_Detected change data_
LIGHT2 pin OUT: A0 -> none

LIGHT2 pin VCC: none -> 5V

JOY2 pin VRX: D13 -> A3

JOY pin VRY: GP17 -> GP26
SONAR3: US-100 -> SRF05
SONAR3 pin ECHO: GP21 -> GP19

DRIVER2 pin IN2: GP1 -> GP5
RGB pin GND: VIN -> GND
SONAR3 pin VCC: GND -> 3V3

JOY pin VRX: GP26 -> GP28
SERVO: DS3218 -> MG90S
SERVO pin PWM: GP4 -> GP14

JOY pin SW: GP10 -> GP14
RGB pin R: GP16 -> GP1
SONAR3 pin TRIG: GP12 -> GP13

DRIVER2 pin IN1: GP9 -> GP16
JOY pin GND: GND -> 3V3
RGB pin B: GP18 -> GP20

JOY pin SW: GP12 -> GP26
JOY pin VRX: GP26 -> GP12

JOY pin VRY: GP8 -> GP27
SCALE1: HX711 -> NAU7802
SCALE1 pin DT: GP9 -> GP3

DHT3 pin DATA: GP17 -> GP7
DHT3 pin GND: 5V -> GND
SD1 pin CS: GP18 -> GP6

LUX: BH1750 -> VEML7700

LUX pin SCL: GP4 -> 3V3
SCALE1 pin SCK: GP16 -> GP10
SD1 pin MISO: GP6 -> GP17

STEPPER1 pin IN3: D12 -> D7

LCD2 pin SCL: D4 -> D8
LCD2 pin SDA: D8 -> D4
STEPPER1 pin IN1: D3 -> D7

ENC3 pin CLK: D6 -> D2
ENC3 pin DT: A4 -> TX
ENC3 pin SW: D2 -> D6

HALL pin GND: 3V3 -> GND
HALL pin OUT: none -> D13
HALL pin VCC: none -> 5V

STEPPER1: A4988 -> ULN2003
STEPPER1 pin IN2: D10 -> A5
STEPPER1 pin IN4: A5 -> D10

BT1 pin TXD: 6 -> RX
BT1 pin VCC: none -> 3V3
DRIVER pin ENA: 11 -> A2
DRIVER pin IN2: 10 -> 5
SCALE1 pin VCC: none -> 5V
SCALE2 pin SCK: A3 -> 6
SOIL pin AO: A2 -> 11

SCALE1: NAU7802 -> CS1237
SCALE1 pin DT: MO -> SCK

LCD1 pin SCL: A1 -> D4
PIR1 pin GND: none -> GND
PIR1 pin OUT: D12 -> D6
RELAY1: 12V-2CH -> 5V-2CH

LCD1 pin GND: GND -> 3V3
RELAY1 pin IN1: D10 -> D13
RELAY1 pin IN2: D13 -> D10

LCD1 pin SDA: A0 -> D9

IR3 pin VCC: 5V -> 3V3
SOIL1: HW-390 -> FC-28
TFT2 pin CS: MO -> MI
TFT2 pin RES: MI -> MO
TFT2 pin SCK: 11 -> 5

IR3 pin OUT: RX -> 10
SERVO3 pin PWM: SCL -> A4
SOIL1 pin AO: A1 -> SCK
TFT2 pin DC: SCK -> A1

_What needs to be done_
Your answer must be the count of lines in the data that contain "none", with no added words.

_Written solution_
7